What this task involves :: In the material below, the lines to reproduce exactly are the one containing "J3 pin 1: N18 -> N24" and all lines after it through the last.

Records for the exercise ::

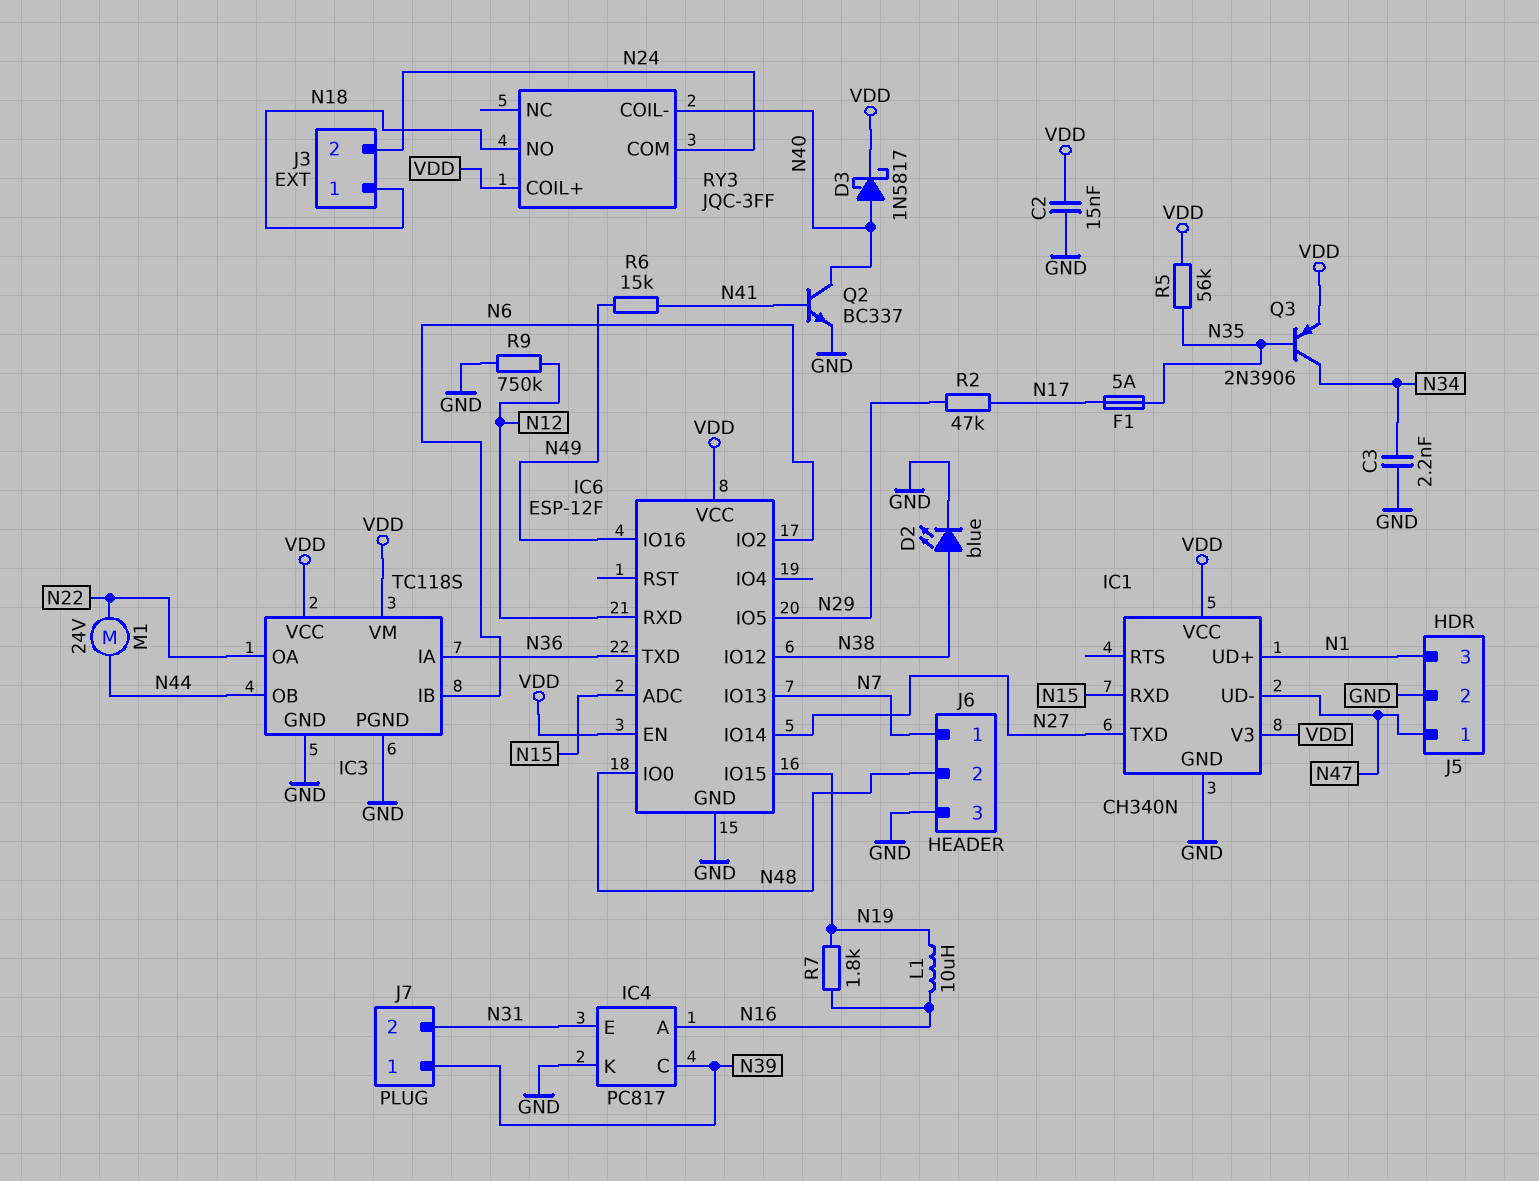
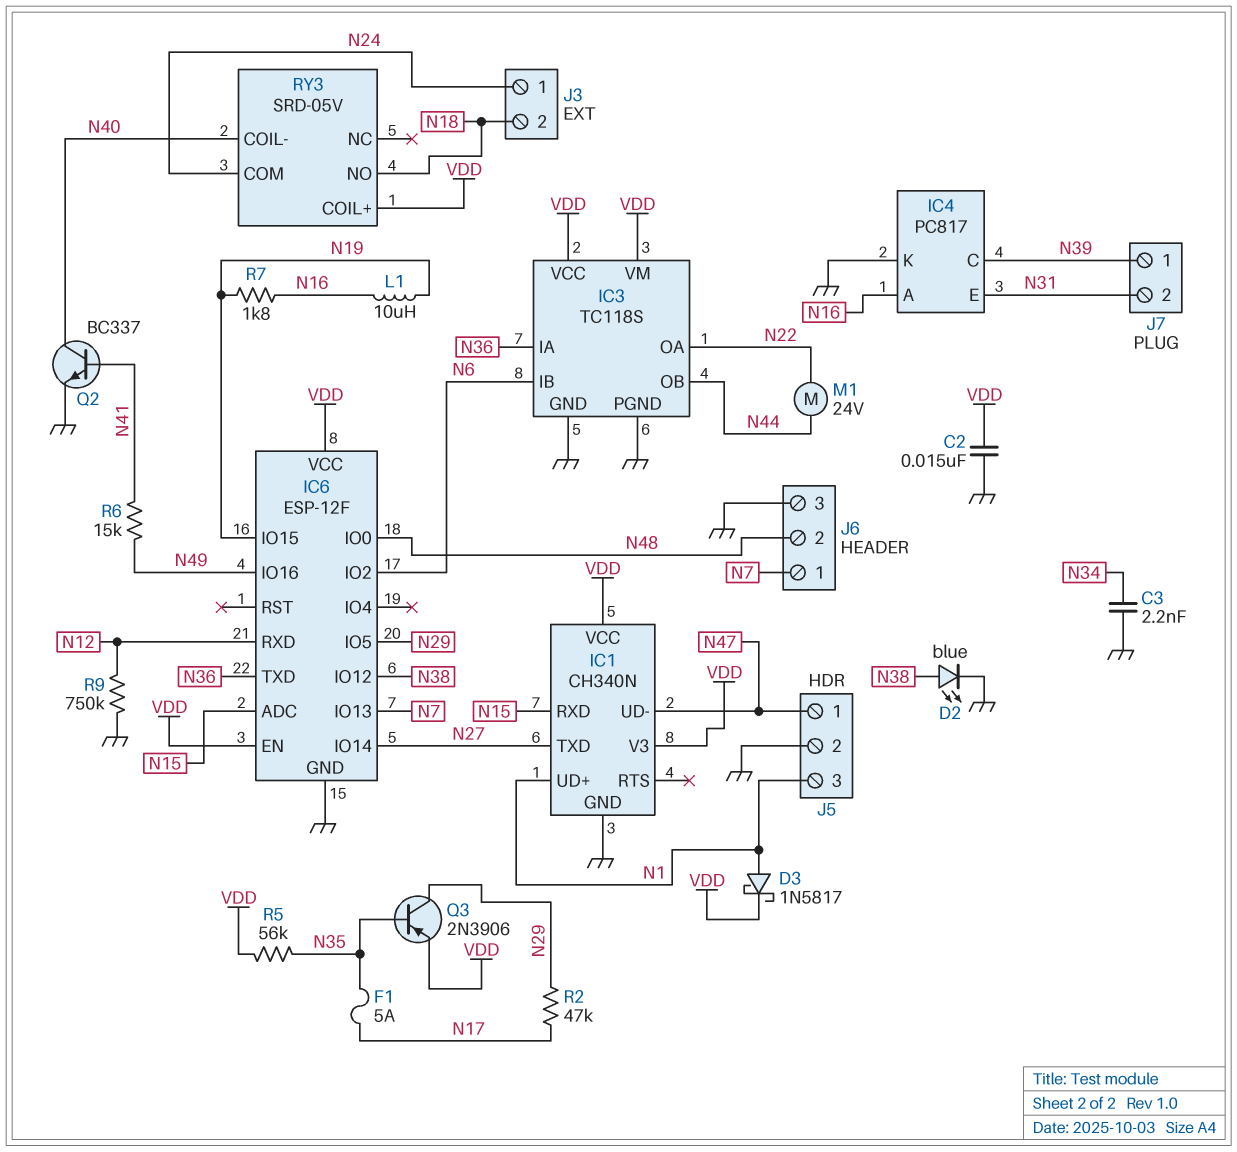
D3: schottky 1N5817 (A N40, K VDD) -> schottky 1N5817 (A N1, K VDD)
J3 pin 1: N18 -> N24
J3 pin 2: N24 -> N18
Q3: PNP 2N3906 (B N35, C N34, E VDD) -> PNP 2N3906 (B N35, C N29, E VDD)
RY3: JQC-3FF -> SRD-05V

Task solution ::
J3 pin 1: N18 -> N24
J3 pin 2: N24 -> N18
Q3: PNP 2N3906 (B N35, C N34, E VDD) -> PNP 2N3906 (B N35, C N29, E VDD)
RY3: JQC-3FF -> SRD-05V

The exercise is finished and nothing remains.